### Activity
Among these records, which lines include "purple"? Copy them out.

[Object state change records]
-- Opening Marker --
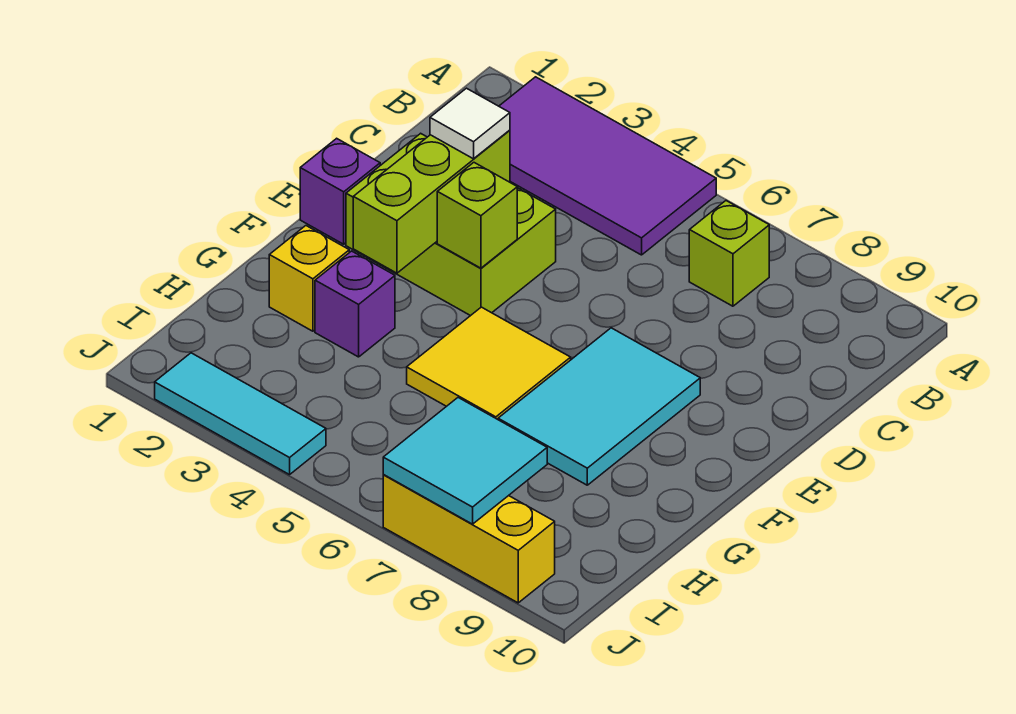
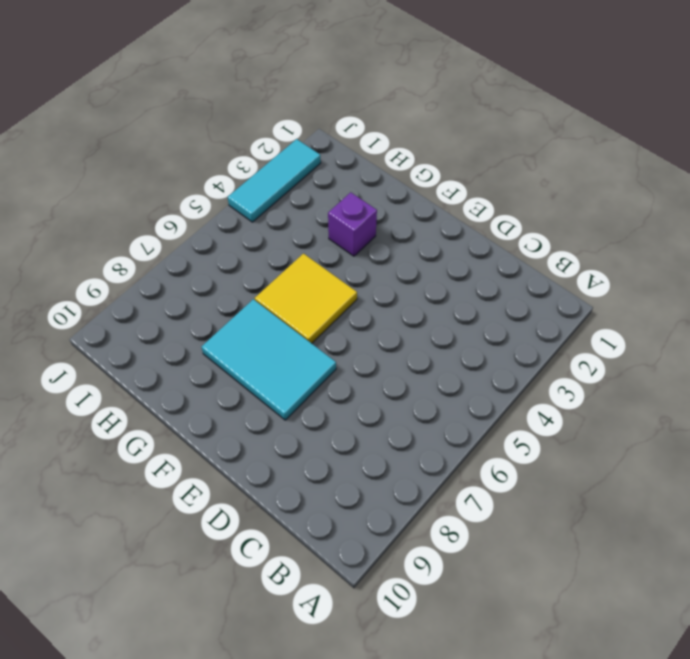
none -> purple 2x4 tile [499,77,716,255]
none -> lime 1x1 brick [689,201,769,306]
none -> lime 2x3 brick [346,133,556,316]

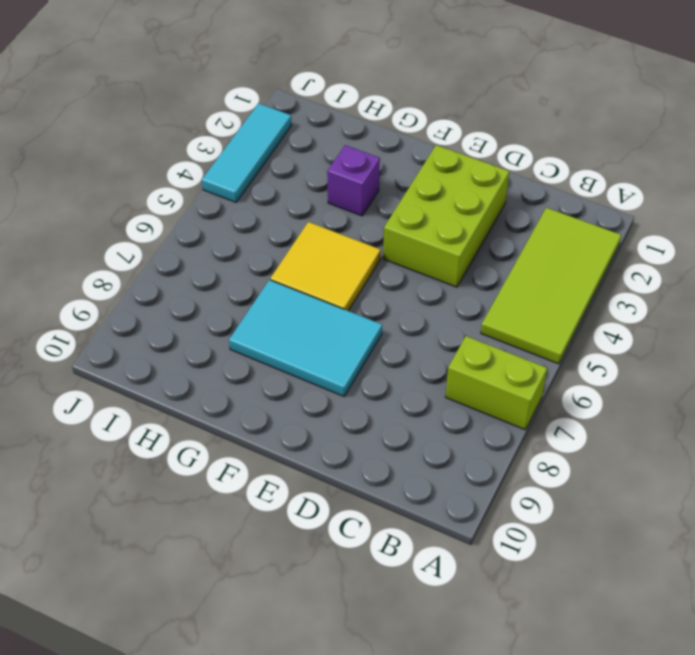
lime 2x4 tile [481,208,621,364] -> purple 2x4 tile [499,77,716,255]
lime 1x2 brick [445,336,547,430] -> lime 1x1 brick [689,201,769,306]
none -> purple 1x1 brick [300,138,380,244]
none -> yellow 1x1 brick [269,226,349,331]
none -> yellow 1x3 brick [383,475,555,603]

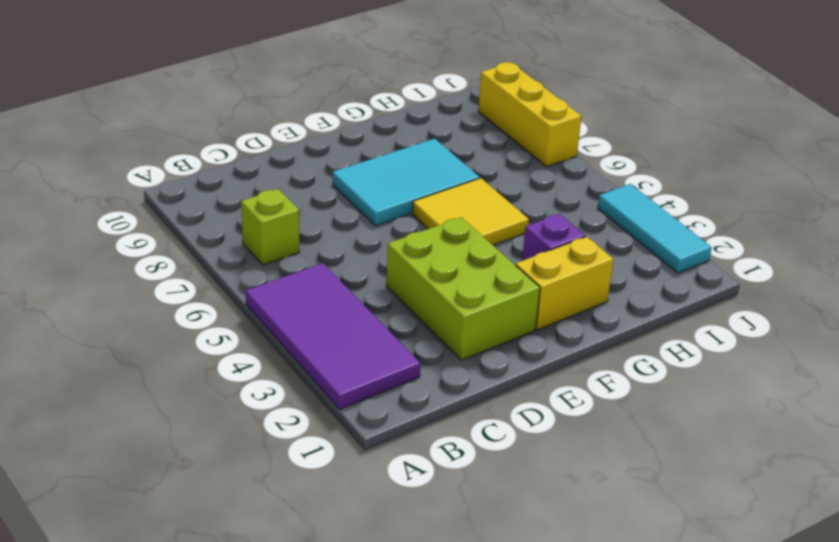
yellow 1x2 brick [515,237,614,330] -> yellow 1x1 brick [269,226,349,331]
none -> purple 1x1 brick [300,138,380,244]
none -> lime 1x3 brick [353,130,510,273]
none -> lime 1x1 brick [437,163,517,268]

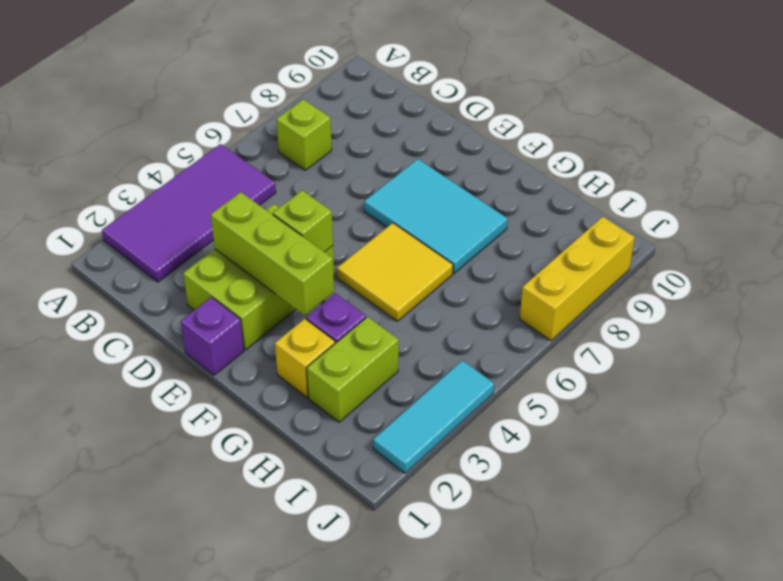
lime 1x2 brick [307,317,399,422] -> none
none -> cyan 2x2 tile [383,398,547,524]
none -> white 1x1 tile [430,88,510,159]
-- Closing Marker --
### Output of the exercise
none -> purple 2x4 tile [499,77,716,255]
lime 2x4 tile [481,208,621,364] -> purple 2x4 tile [499,77,716,255]
none -> purple 1x1 brick [300,138,380,244]
none -> purple 1x1 brick [300,138,380,244]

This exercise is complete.